### Task brief
Write out, word for word, every line from the one containing "vase/orange 508,311 =>" through the last line of the records below, both ends included.

### Data provided
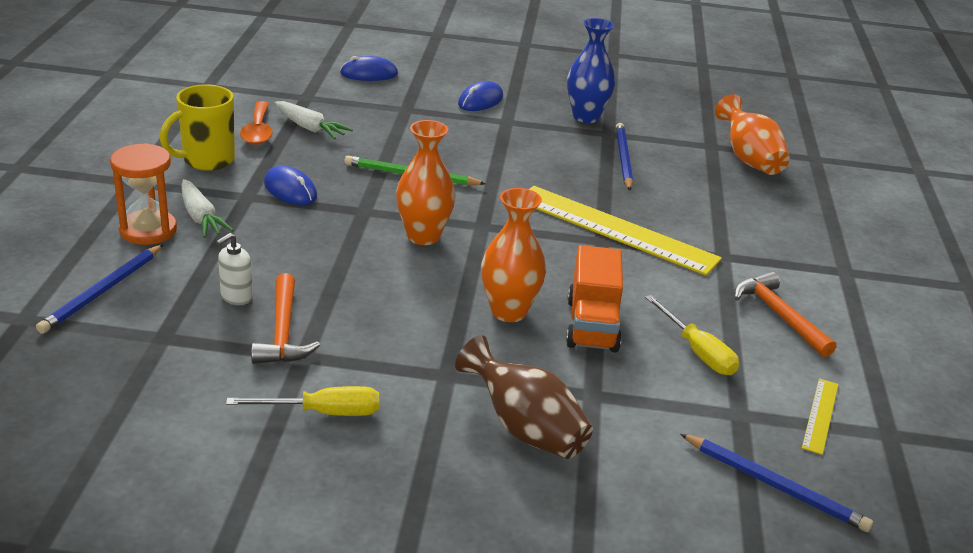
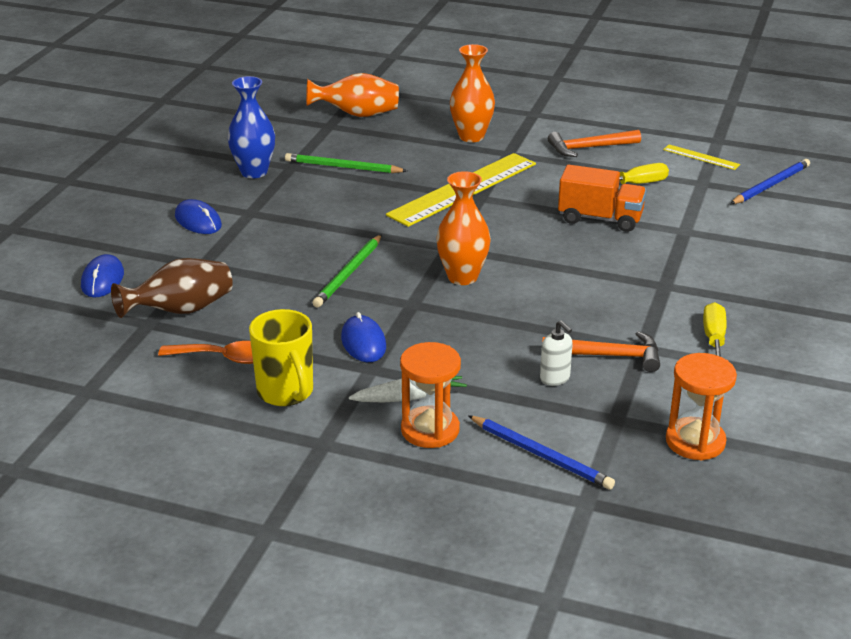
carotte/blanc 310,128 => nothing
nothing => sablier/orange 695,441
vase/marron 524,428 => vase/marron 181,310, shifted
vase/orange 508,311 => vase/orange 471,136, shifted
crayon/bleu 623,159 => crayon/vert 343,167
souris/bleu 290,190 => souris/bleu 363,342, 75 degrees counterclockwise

### Solution below
vase/orange 508,311 => vase/orange 471,136, shifted
crayon/bleu 623,159 => crayon/vert 343,167
souris/bleu 290,190 => souris/bleu 363,342, 75 degrees counterclockwise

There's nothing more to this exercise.